**REQUIRED WORK:**
Below are records to transcribe in full and unchanged; omit every picture.

━━━ EXTRACTED RECORDS

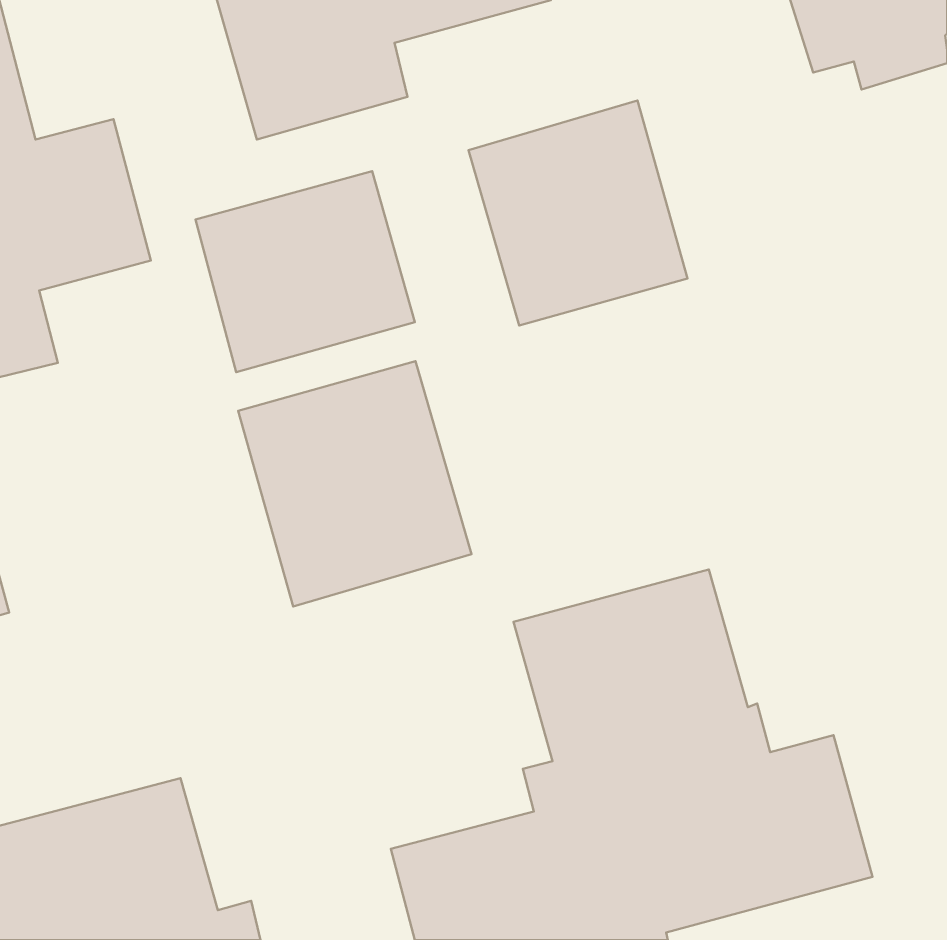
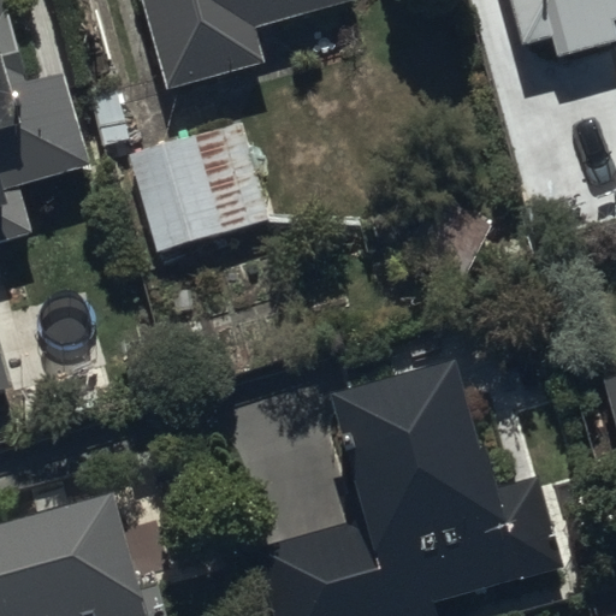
building: [468,101,688,325] -> none
building: [238,361,471,607] -> none

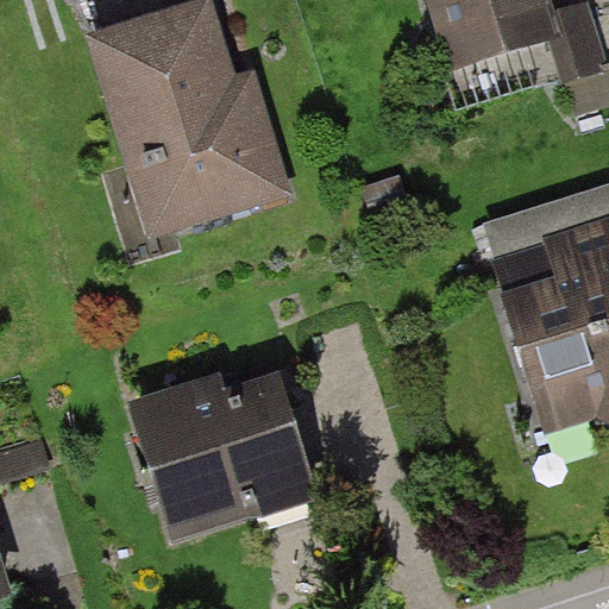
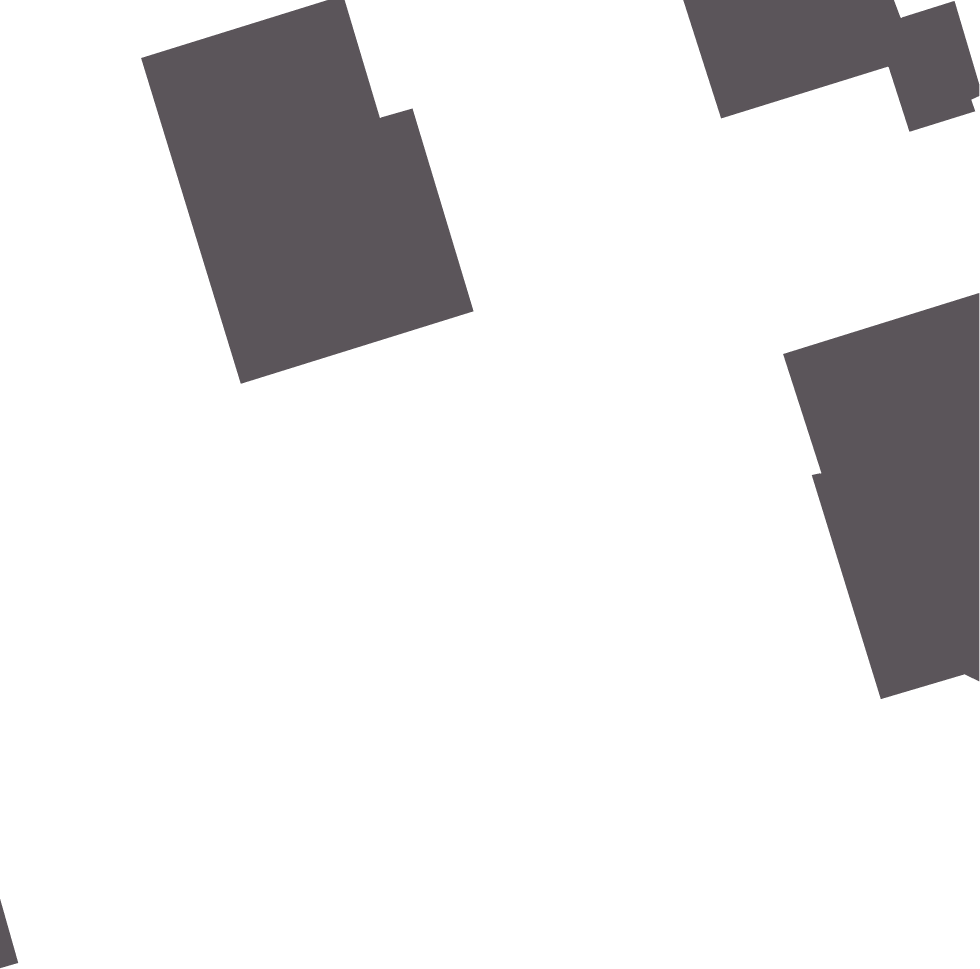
building: [127,372,318,540] -> none

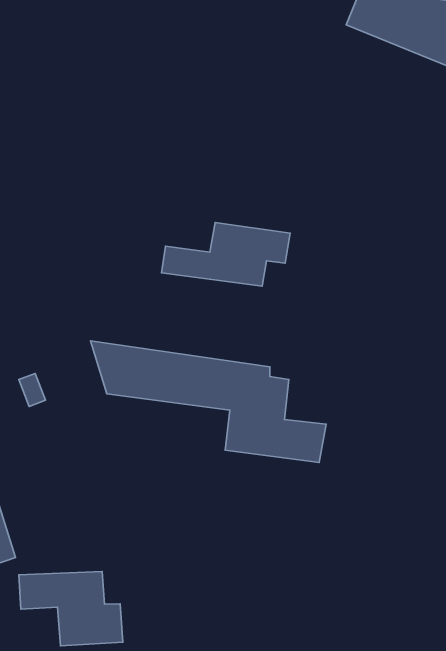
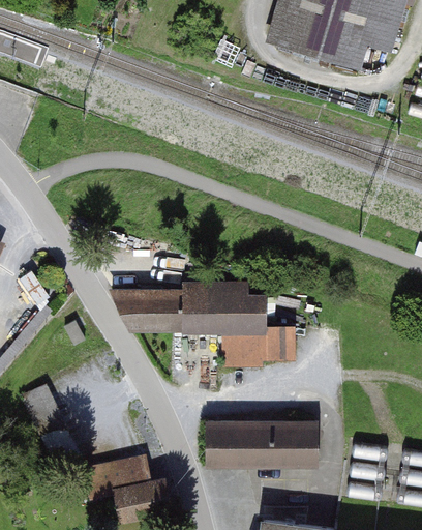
building: [162,222,290,286] -> none
building: none -> [205,423,317,463]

━━━━━━

**THE ANSWER:**
building: [468,101,688,325] -> none
building: [238,361,471,607] -> none

building: [127,372,318,540] -> none

building: [162,222,290,286] -> none
building: none -> [205,423,317,463]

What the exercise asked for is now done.